Format the lines of the listing as a JSON list of strings, one string per line and no blank lines, starting with the line containing "What do you" and running through the line containing "Describe the element". Include only those lines.

**Dataset**
——————
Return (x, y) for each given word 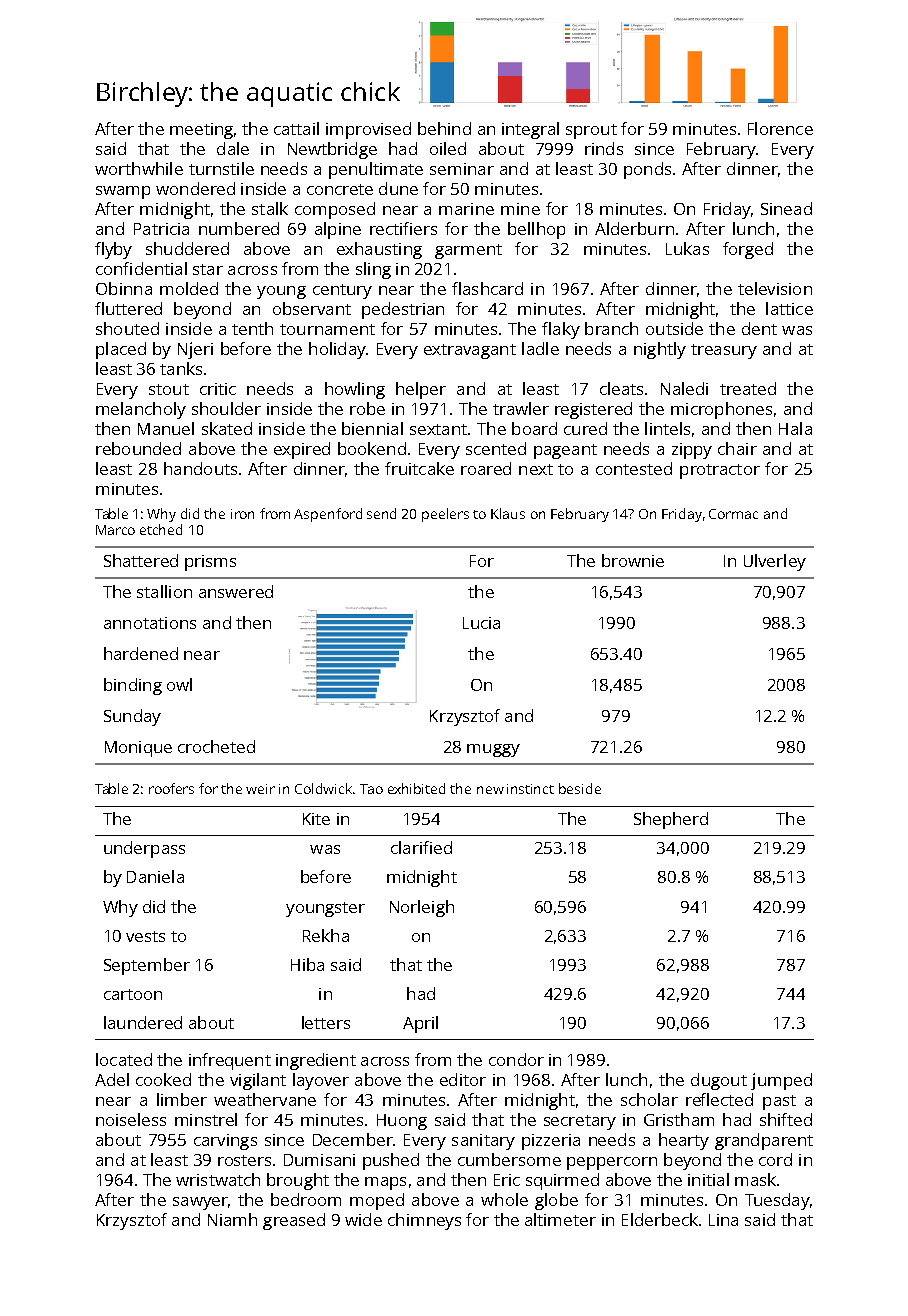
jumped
——————
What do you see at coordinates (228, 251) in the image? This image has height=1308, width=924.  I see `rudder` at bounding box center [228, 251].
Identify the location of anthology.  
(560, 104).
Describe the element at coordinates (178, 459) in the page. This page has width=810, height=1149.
——————
**Result**
[
  "What do you see at coordinates (228, 251) in the image? This image has height=1308, width=924.  I see `rudder` at bounding box center [228, 251].",
  "Identify the location of anthology.  ",
  "(560, 104).",
  "Describe the element at coordinates (178, 459) in the page. This page has width=810, height=1149."
]